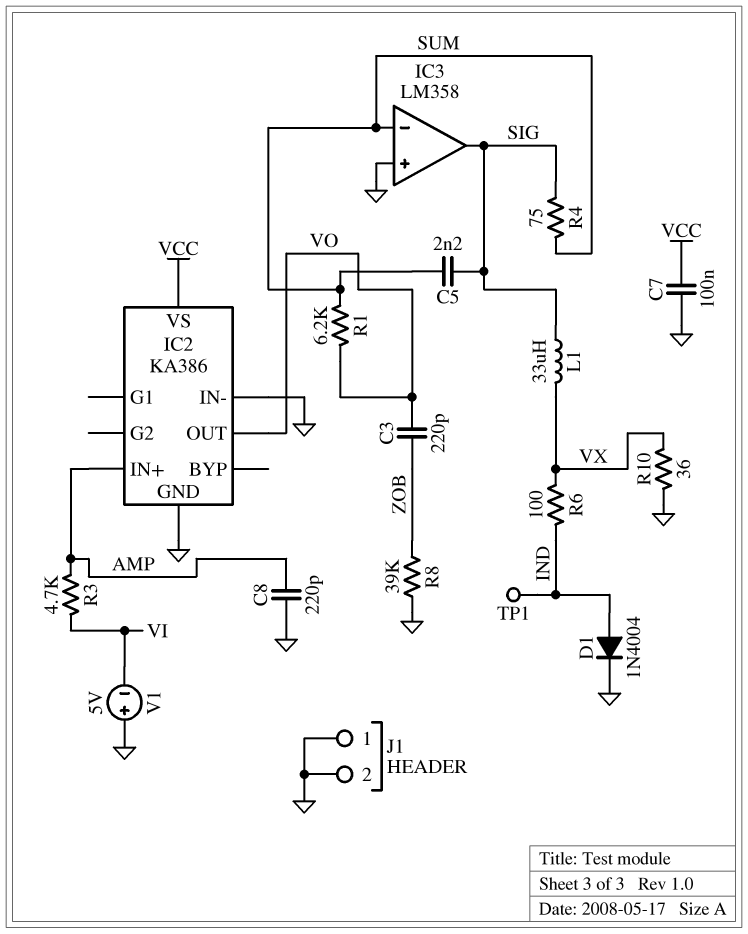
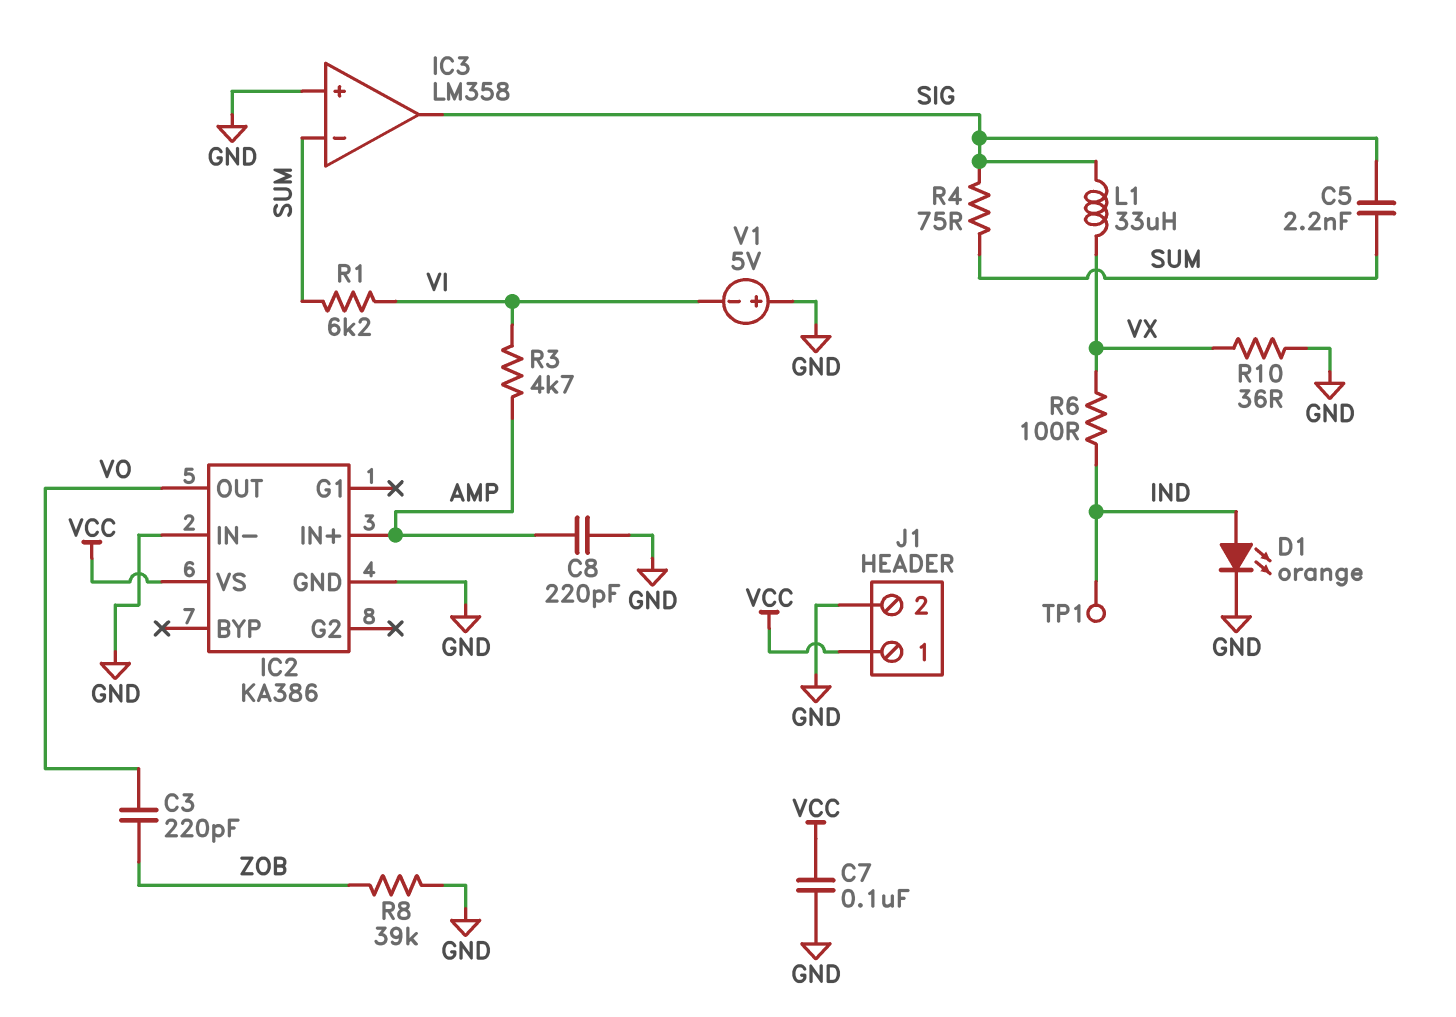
D1: diode 1N4004 (A IND, K GND) -> LED orange (A IND, K GND)
J1 pin 1: GND -> VCC
R1: 6.2k (SUM, VO) -> 6.2k (SUM, VI)

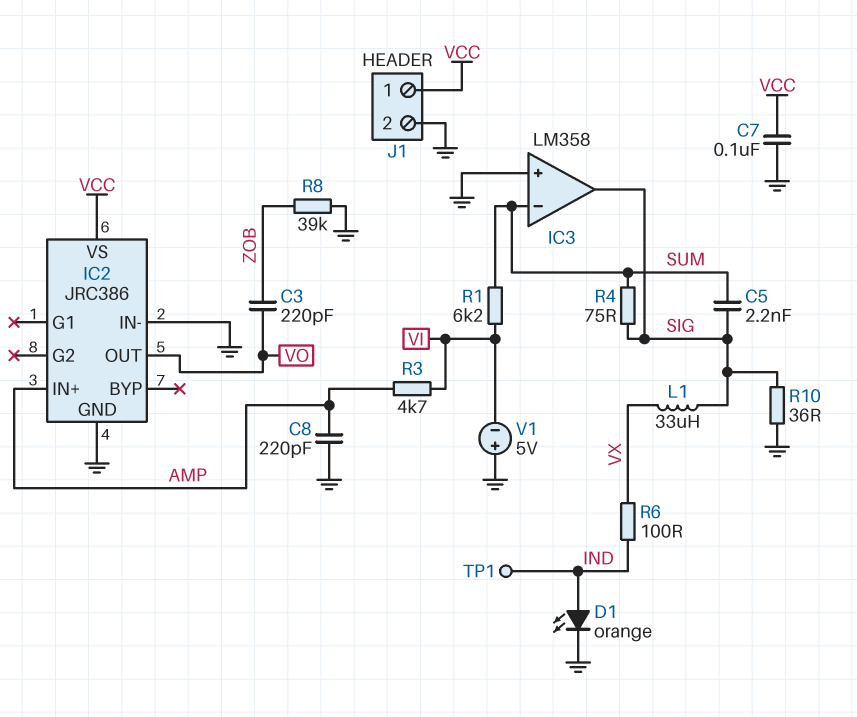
IC2: KA386 -> JRC386
R10: 36 (GND, VX) -> 36 (GND, SIG)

+ + + + + + +

• **Aim of the exercise**
Transcribe only the lines from the one holding "R1: 6.2k (SUM, VO) -> 6.2k (SUM, VI)" through the last line of the listing above, inclusive, and do not include the pictures.

• **Result of the exercise**
R1: 6.2k (SUM, VO) -> 6.2k (SUM, VI)

IC2: KA386 -> JRC386
R10: 36 (GND, VX) -> 36 (GND, SIG)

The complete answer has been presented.